Data items
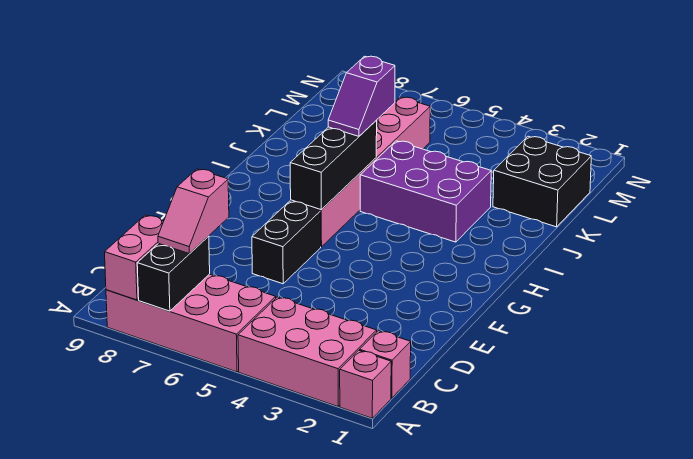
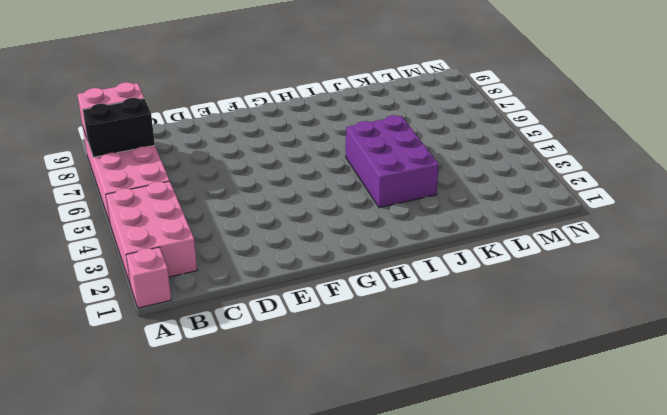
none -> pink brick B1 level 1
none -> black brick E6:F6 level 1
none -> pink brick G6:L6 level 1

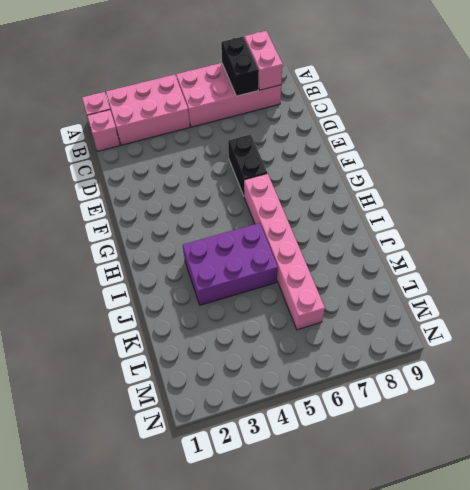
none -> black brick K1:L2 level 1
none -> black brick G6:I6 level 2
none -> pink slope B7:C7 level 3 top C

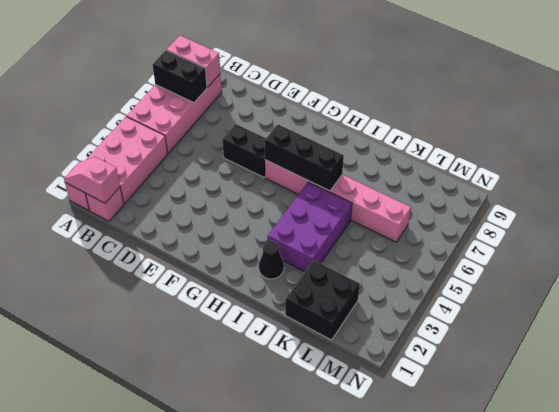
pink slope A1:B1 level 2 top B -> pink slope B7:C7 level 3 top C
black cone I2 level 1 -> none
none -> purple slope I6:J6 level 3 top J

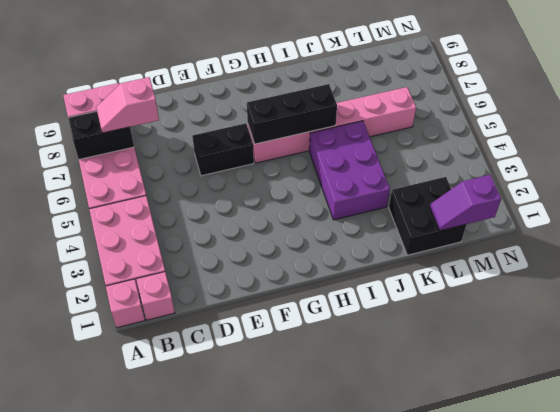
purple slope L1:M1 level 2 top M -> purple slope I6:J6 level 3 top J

◆ EXERCISE REQUIREMENTS: Excluding pictures, print all lines above exactly.

◆ OUTPUT OF THE EXERCISE:
none -> pink brick B1 level 1
none -> black brick E6:F6 level 1
none -> pink brick G6:L6 level 1

none -> black brick K1:L2 level 1
none -> black brick G6:I6 level 2
none -> pink slope B7:C7 level 3 top C

pink slope A1:B1 level 2 top B -> pink slope B7:C7 level 3 top C
black cone I2 level 1 -> none
none -> purple slope I6:J6 level 3 top J

purple slope L1:M1 level 2 top M -> purple slope I6:J6 level 3 top J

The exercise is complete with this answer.